Work request:
When you transcribe the records that follow, reproduce each line exactly as given.

╭──

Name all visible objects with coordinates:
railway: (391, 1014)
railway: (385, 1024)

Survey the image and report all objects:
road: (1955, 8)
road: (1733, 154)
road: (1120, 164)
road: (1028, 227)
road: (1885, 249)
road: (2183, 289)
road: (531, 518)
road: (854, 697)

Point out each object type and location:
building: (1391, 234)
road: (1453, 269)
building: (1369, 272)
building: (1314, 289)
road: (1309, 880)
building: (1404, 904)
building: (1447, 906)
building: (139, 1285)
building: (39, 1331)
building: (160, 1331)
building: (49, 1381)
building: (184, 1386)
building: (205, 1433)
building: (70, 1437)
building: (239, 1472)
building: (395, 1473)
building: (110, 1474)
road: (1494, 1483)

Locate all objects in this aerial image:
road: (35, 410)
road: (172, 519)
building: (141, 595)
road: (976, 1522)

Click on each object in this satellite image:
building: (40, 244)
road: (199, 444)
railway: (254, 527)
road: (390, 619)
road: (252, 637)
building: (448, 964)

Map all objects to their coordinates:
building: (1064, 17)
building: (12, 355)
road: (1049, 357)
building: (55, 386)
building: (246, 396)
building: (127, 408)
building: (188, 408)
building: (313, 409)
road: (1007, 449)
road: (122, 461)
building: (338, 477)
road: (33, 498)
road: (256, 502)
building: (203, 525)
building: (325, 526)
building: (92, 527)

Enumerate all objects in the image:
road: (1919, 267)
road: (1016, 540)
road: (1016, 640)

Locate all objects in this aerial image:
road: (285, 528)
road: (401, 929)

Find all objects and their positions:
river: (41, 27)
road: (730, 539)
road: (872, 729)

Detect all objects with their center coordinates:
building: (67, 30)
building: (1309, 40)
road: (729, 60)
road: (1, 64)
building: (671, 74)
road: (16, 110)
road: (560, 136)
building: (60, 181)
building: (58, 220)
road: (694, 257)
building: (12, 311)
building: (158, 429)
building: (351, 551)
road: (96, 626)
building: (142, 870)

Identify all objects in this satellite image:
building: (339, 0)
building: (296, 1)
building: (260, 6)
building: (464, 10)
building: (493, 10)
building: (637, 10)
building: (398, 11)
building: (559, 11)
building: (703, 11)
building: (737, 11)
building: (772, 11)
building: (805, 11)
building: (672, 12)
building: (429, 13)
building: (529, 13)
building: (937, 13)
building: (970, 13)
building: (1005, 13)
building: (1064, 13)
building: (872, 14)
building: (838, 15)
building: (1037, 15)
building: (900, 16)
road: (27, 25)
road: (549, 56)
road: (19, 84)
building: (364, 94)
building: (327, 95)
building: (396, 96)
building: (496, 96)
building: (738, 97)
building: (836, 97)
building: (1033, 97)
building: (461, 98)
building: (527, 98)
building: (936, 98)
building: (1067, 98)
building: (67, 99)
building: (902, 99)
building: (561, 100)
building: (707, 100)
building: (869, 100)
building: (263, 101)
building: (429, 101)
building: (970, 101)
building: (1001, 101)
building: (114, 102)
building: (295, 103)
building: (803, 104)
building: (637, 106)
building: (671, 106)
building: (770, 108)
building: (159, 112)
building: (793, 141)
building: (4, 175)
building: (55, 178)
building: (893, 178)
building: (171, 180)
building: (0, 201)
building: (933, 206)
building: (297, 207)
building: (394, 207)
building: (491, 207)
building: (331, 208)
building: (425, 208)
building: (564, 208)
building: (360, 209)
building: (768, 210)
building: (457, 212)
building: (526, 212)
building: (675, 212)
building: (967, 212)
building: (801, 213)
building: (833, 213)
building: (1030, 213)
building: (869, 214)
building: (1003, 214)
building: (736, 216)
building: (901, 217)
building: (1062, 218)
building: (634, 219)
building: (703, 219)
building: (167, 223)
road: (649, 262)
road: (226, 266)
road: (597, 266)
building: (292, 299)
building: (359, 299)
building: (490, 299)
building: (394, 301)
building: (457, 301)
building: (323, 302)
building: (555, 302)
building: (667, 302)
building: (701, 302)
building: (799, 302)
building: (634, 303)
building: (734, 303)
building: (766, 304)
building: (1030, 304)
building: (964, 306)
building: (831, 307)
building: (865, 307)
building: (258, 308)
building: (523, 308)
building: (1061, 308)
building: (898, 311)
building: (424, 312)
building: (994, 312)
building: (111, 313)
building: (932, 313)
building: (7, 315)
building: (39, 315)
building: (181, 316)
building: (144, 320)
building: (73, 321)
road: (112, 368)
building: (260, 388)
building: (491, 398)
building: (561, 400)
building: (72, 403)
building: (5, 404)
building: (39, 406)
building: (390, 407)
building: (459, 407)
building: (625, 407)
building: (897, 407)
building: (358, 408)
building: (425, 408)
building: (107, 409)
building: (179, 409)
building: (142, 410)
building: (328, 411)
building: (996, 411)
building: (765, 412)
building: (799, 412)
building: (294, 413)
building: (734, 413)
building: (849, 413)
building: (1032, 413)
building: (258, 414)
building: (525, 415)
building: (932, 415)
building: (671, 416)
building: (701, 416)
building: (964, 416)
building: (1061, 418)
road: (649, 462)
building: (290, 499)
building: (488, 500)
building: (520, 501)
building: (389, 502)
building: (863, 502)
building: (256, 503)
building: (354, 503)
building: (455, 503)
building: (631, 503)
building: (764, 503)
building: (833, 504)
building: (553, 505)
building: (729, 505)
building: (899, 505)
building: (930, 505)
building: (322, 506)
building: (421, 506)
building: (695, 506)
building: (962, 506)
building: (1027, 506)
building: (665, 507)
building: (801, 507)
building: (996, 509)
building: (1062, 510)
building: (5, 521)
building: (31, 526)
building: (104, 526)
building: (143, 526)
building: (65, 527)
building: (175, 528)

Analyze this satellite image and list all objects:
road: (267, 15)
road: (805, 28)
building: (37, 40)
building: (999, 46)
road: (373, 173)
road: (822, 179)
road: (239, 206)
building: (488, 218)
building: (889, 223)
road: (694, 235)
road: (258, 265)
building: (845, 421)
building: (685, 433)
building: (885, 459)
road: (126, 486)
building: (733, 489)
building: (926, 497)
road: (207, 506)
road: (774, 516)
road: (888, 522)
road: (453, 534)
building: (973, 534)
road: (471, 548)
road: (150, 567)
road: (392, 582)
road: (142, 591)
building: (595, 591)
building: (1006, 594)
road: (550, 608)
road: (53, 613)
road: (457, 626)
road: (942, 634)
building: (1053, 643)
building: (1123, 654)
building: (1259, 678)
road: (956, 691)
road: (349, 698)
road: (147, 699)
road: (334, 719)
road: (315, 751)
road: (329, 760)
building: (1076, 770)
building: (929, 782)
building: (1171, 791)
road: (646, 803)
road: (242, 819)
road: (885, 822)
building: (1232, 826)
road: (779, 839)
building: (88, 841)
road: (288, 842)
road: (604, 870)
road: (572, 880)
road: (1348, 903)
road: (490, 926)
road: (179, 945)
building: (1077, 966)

╰──

Solution below:
Name all visible objects with coordinates:
railway: (391, 1014)
railway: (385, 1024)

Survey the image and report all objects:
road: (1955, 8)
road: (1733, 154)
road: (1120, 164)
road: (1028, 227)
road: (1885, 249)
road: (2183, 289)
road: (531, 518)
road: (854, 697)

Point out each object type and location:
building: (1391, 234)
road: (1453, 269)
building: (1369, 272)
building: (1314, 289)
road: (1309, 880)
building: (1404, 904)
building: (1447, 906)
building: (139, 1285)
building: (39, 1331)
building: (160, 1331)
building: (49, 1381)
building: (184, 1386)
building: (205, 1433)
building: (70, 1437)
building: (239, 1472)
building: (395, 1473)
building: (110, 1474)
road: (1494, 1483)

Locate all objects in this aerial image:
road: (35, 410)
road: (172, 519)
building: (141, 595)
road: (976, 1522)

Click on each object in this satellite image:
building: (40, 244)
road: (199, 444)
railway: (254, 527)
road: (390, 619)
road: (252, 637)
building: (448, 964)

Map all objects to their coordinates:
building: (1064, 17)
building: (12, 355)
road: (1049, 357)
building: (55, 386)
building: (246, 396)
building: (127, 408)
building: (188, 408)
building: (313, 409)
road: (1007, 449)
road: (122, 461)
building: (338, 477)
road: (33, 498)
road: (256, 502)
building: (203, 525)
building: (325, 526)
building: (92, 527)

Enumerate all objects in the image:
road: (1919, 267)
road: (1016, 540)
road: (1016, 640)

Locate all objects in this aerial image:
road: (285, 528)
road: (401, 929)

Find all objects and their positions:
river: (41, 27)
road: (730, 539)
road: (872, 729)

Detect all objects with their center coordinates:
building: (67, 30)
building: (1309, 40)
road: (729, 60)
road: (1, 64)
building: (671, 74)
road: (16, 110)
road: (560, 136)
building: (60, 181)
building: (58, 220)
road: (694, 257)
building: (12, 311)
building: (158, 429)
building: (351, 551)
road: (96, 626)
building: (142, 870)

Identify all objects in this satellite image:
building: (339, 0)
building: (296, 1)
building: (260, 6)
building: (464, 10)
building: (493, 10)
building: (637, 10)
building: (398, 11)
building: (559, 11)
building: (703, 11)
building: (737, 11)
building: (772, 11)
building: (805, 11)
building: (672, 12)
building: (429, 13)
building: (529, 13)
building: (937, 13)
building: (970, 13)
building: (1005, 13)
building: (1064, 13)
building: (872, 14)
building: (838, 15)
building: (1037, 15)
building: (900, 16)
road: (27, 25)
road: (549, 56)
road: (19, 84)
building: (364, 94)
building: (327, 95)
building: (396, 96)
building: (496, 96)
building: (738, 97)
building: (836, 97)
building: (1033, 97)
building: (461, 98)
building: (527, 98)
building: (936, 98)
building: (1067, 98)
building: (67, 99)
building: (902, 99)
building: (561, 100)
building: (707, 100)
building: (869, 100)
building: (263, 101)
building: (429, 101)
building: (970, 101)
building: (1001, 101)
building: (114, 102)
building: (295, 103)
building: (803, 104)
building: (637, 106)
building: (671, 106)
building: (770, 108)
building: (159, 112)
building: (793, 141)
building: (4, 175)
building: (55, 178)
building: (893, 178)
building: (171, 180)
building: (0, 201)
building: (933, 206)
building: (297, 207)
building: (394, 207)
building: (491, 207)
building: (331, 208)
building: (425, 208)
building: (564, 208)
building: (360, 209)
building: (768, 210)
building: (457, 212)
building: (526, 212)
building: (675, 212)
building: (967, 212)
building: (801, 213)
building: (833, 213)
building: (1030, 213)
building: (869, 214)
building: (1003, 214)
building: (736, 216)
building: (901, 217)
building: (1062, 218)
building: (634, 219)
building: (703, 219)
building: (167, 223)
road: (649, 262)
road: (226, 266)
road: (597, 266)
building: (292, 299)
building: (359, 299)
building: (490, 299)
building: (394, 301)
building: (457, 301)
building: (323, 302)
building: (555, 302)
building: (667, 302)
building: (701, 302)
building: (799, 302)
building: (634, 303)
building: (734, 303)
building: (766, 304)
building: (1030, 304)
building: (964, 306)
building: (831, 307)
building: (865, 307)
building: (258, 308)
building: (523, 308)
building: (1061, 308)
building: (898, 311)
building: (424, 312)
building: (994, 312)
building: (111, 313)
building: (932, 313)
building: (7, 315)
building: (39, 315)
building: (181, 316)
building: (144, 320)
building: (73, 321)
road: (112, 368)
building: (260, 388)
building: (491, 398)
building: (561, 400)
building: (72, 403)
building: (5, 404)
building: (39, 406)
building: (390, 407)
building: (459, 407)
building: (625, 407)
building: (897, 407)
building: (358, 408)
building: (425, 408)
building: (107, 409)
building: (179, 409)
building: (142, 410)
building: (328, 411)
building: (996, 411)
building: (765, 412)
building: (799, 412)
building: (294, 413)
building: (734, 413)
building: (849, 413)
building: (1032, 413)
building: (258, 414)
building: (525, 415)
building: (932, 415)
building: (671, 416)
building: (701, 416)
building: (964, 416)
building: (1061, 418)
road: (649, 462)
building: (290, 499)
building: (488, 500)
building: (520, 501)
building: (389, 502)
building: (863, 502)
building: (256, 503)
building: (354, 503)
building: (455, 503)
building: (631, 503)
building: (764, 503)
building: (833, 504)
building: (553, 505)
building: (729, 505)
building: (899, 505)
building: (930, 505)
building: (322, 506)
building: (421, 506)
building: (695, 506)
building: (962, 506)
building: (1027, 506)
building: (665, 507)
building: (801, 507)
building: (996, 509)
building: (1062, 510)
building: (5, 521)
building: (31, 526)
building: (104, 526)
building: (143, 526)
building: (65, 527)
building: (175, 528)

Analyze this satellite image and list all objects:
road: (267, 15)
road: (805, 28)
building: (37, 40)
building: (999, 46)
road: (373, 173)
road: (822, 179)
road: (239, 206)
building: (488, 218)
building: (889, 223)
road: (694, 235)
road: (258, 265)
building: (845, 421)
building: (685, 433)
building: (885, 459)
road: (126, 486)
building: (733, 489)
building: (926, 497)
road: (207, 506)
road: (774, 516)
road: (888, 522)
road: (453, 534)
building: (973, 534)
road: (471, 548)
road: (150, 567)
road: (392, 582)
road: (142, 591)
building: (595, 591)
building: (1006, 594)
road: (550, 608)
road: (53, 613)
road: (457, 626)
road: (942, 634)
building: (1053, 643)
building: (1123, 654)
building: (1259, 678)
road: (956, 691)
road: (349, 698)
road: (147, 699)
road: (334, 719)
road: (315, 751)
road: (329, 760)
building: (1076, 770)
building: (929, 782)
building: (1171, 791)
road: (646, 803)
road: (242, 819)
road: (885, 822)
building: (1232, 826)
road: (779, 839)
building: (88, 841)
road: (288, 842)
road: (604, 870)
road: (572, 880)
road: (1348, 903)
road: (490, 926)
road: (179, 945)
building: (1077, 966)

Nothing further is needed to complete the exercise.